Work task:
What you return should be the full listing, word for word, without a single image.
•••••
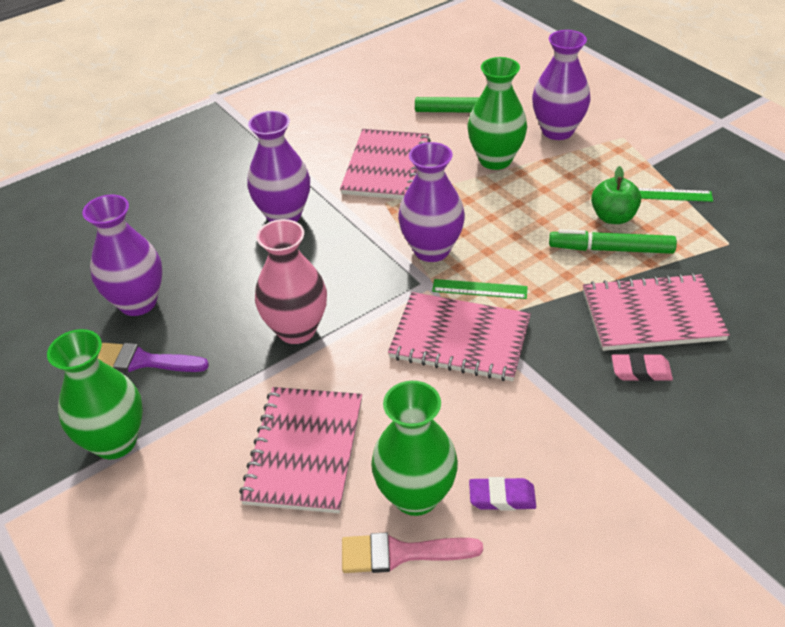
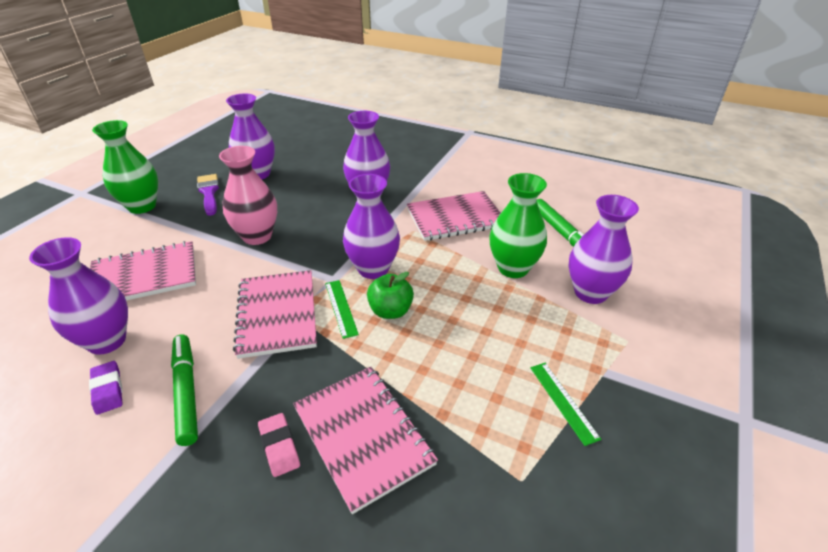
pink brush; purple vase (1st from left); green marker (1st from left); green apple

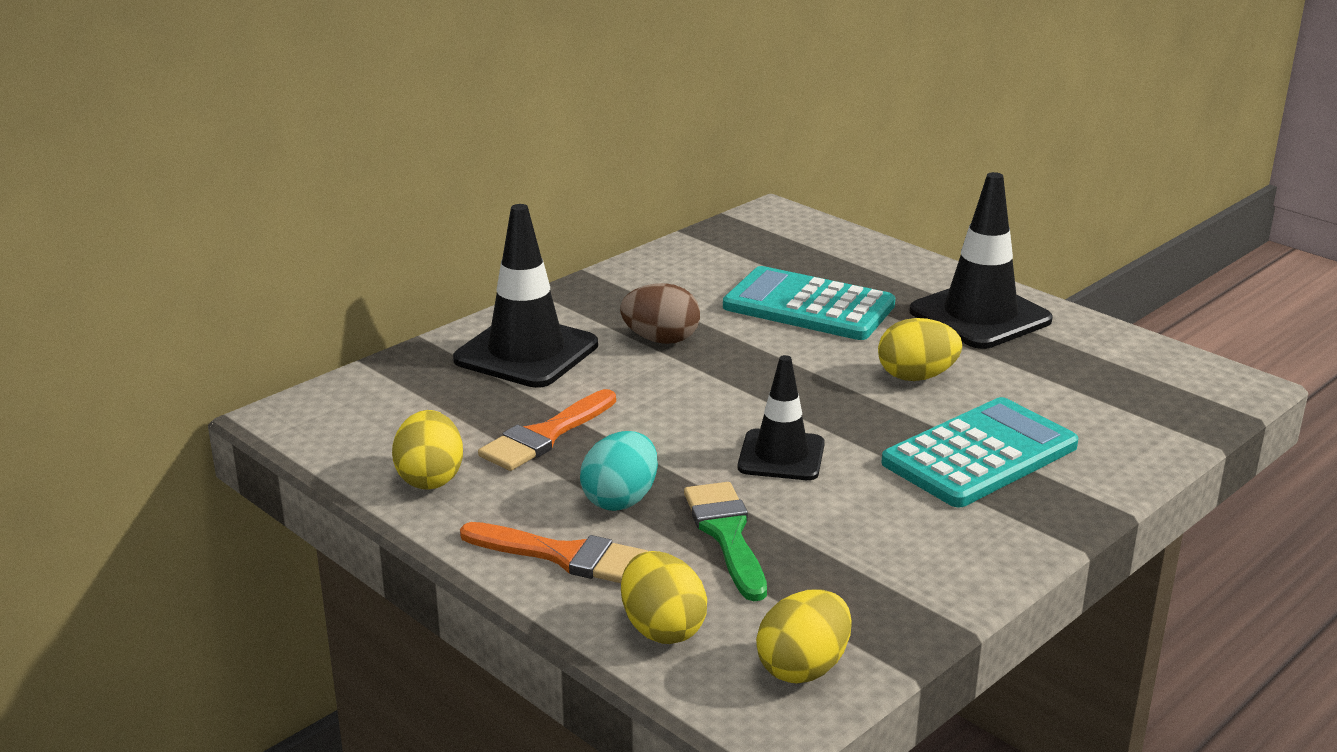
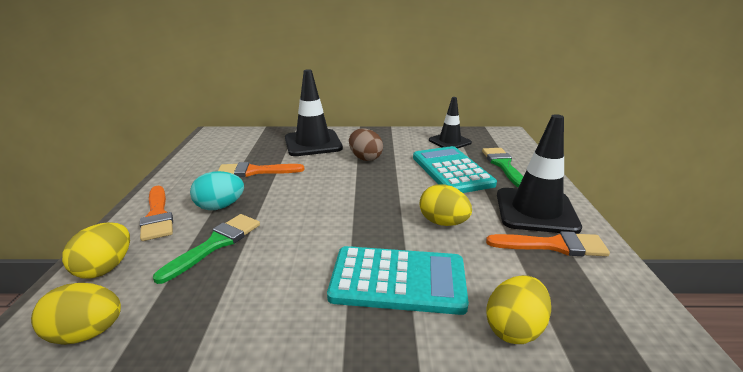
yellow egg (4th from left); black traffic cone (2nd from left); green brush (2nd from left); orange brush (3rd from left)

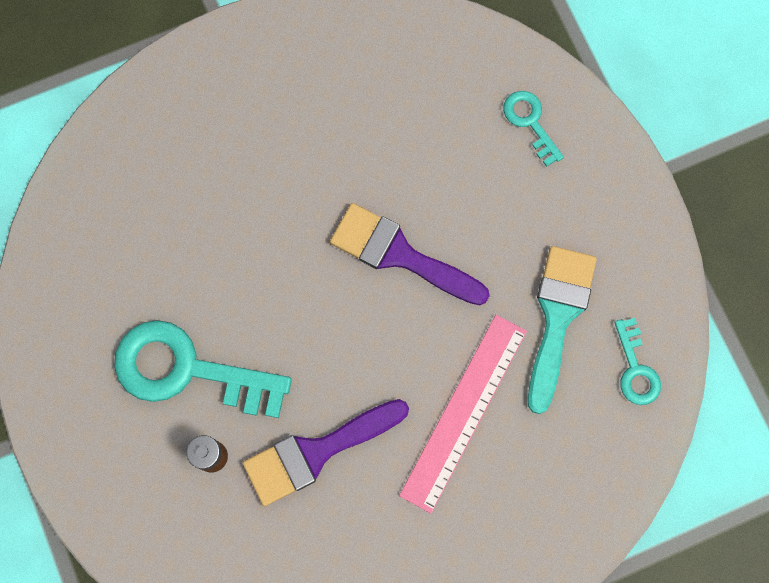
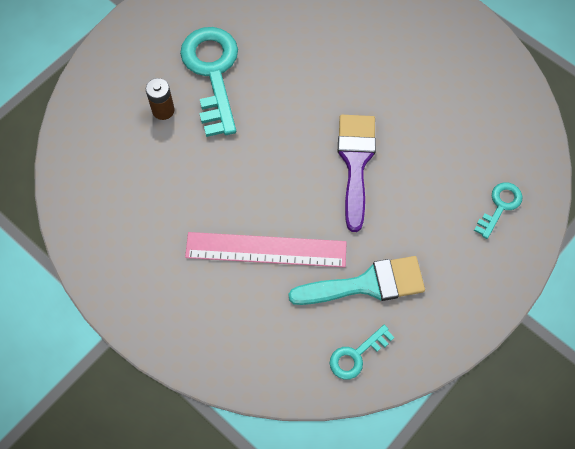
purple brush (1st from left in the first image)

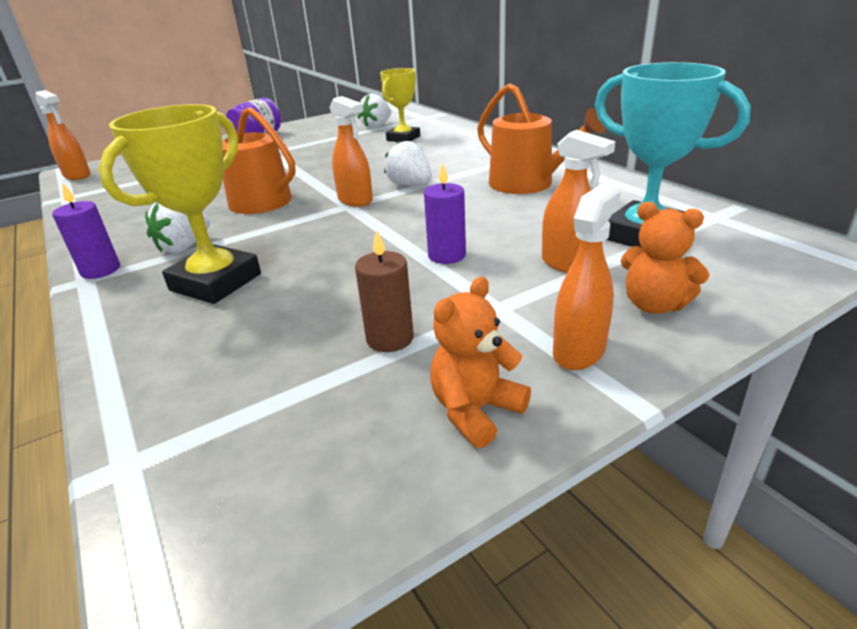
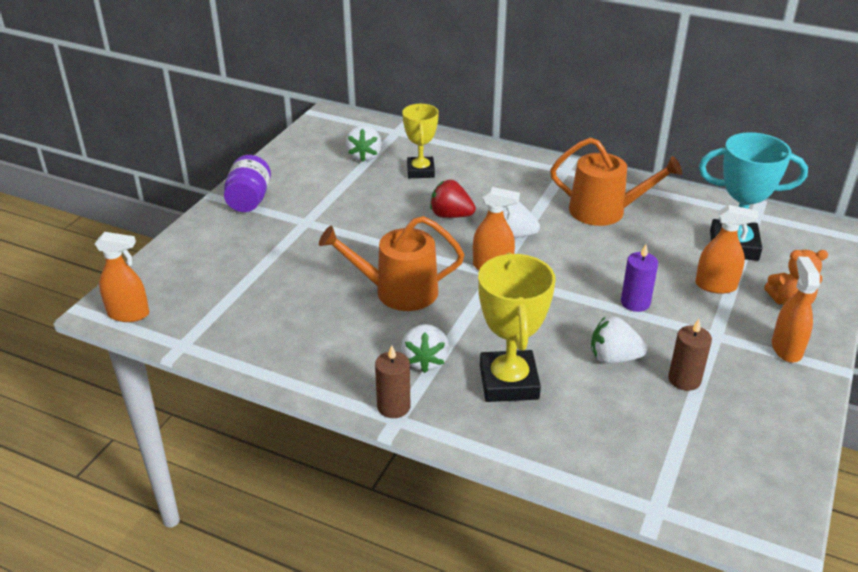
brown candle (1st from left); orange teddy bear (1st from left in the first image); red strawberry; white strawberry (4th from left)

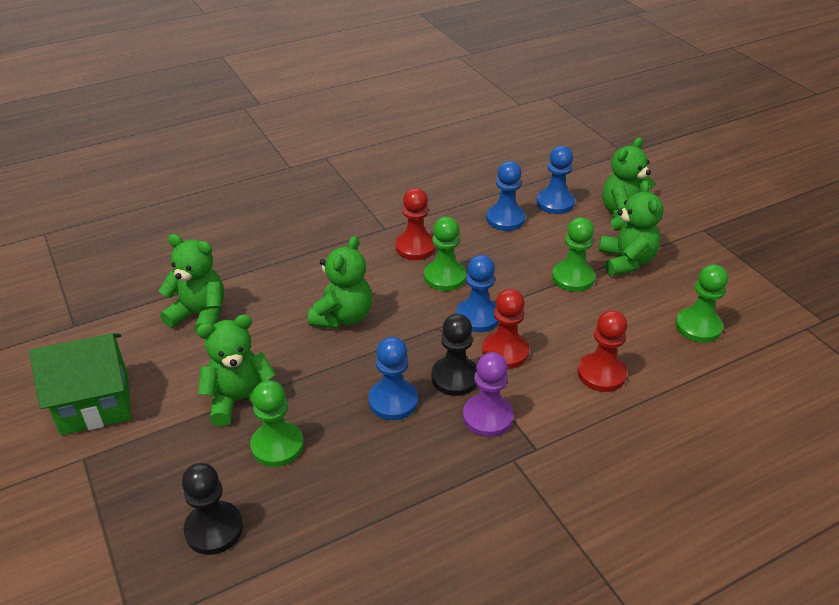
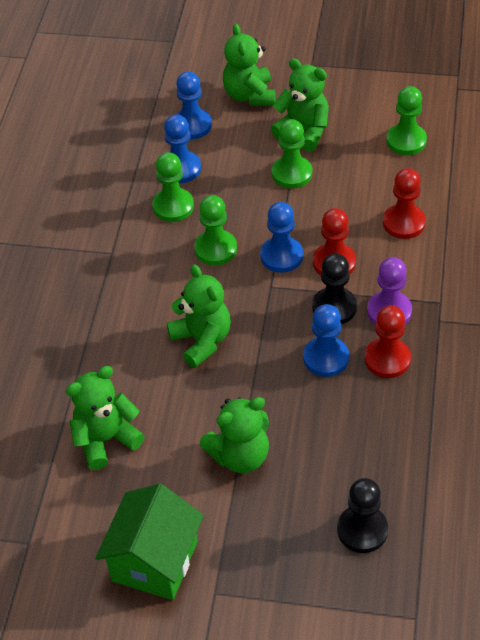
green teddy bear (3rd from left); green pawn (1st from left); red pawn (2nd from left)

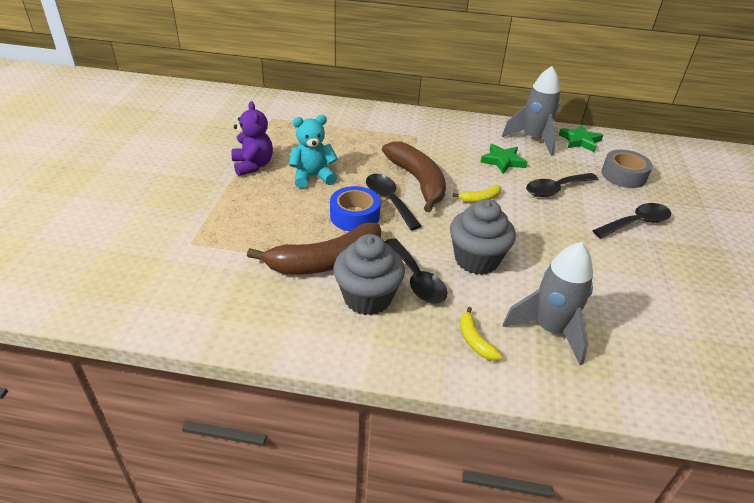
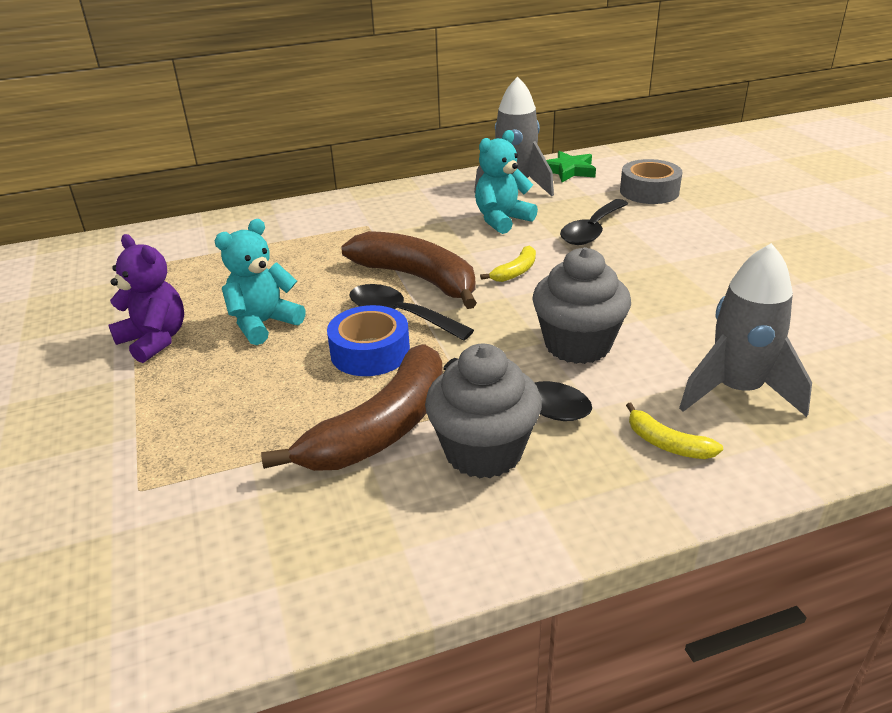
turquoise teddy bear (2nd from left); black spoon (4th from left in the first image)

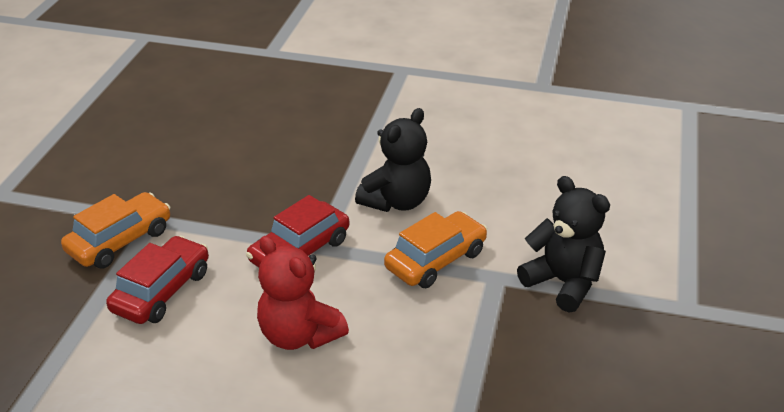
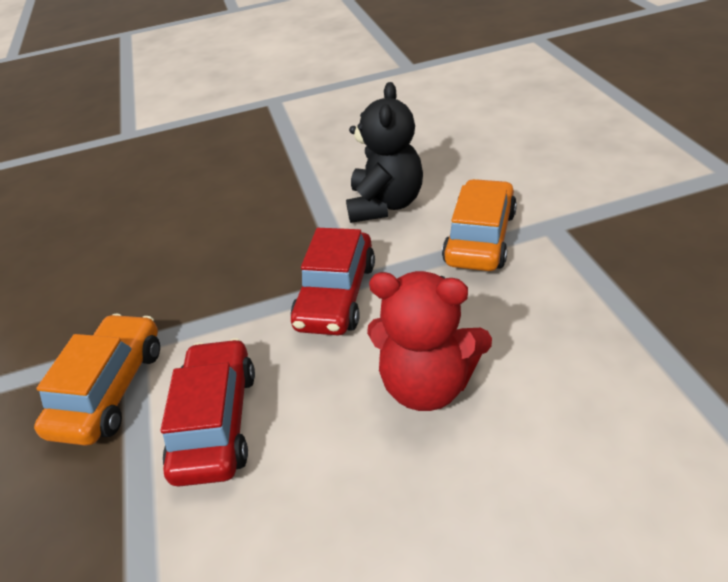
black teddy bear (2nd from left in the first image)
•••••
Output of the exercise:
pink brush; purple vase (1st from left); green marker (1st from left); green apple

yellow egg (4th from left); black traffic cone (2nd from left); green brush (2nd from left); orange brush (3rd from left)

purple brush (1st from left in the first image)

brown candle (1st from left); orange teddy bear (1st from left in the first image); red strawberry; white strawberry (4th from left)

green teddy bear (3rd from left); green pawn (1st from left); red pawn (2nd from left)

turquoise teddy bear (2nd from left); black spoon (4th from left in the first image)

black teddy bear (2nd from left in the first image)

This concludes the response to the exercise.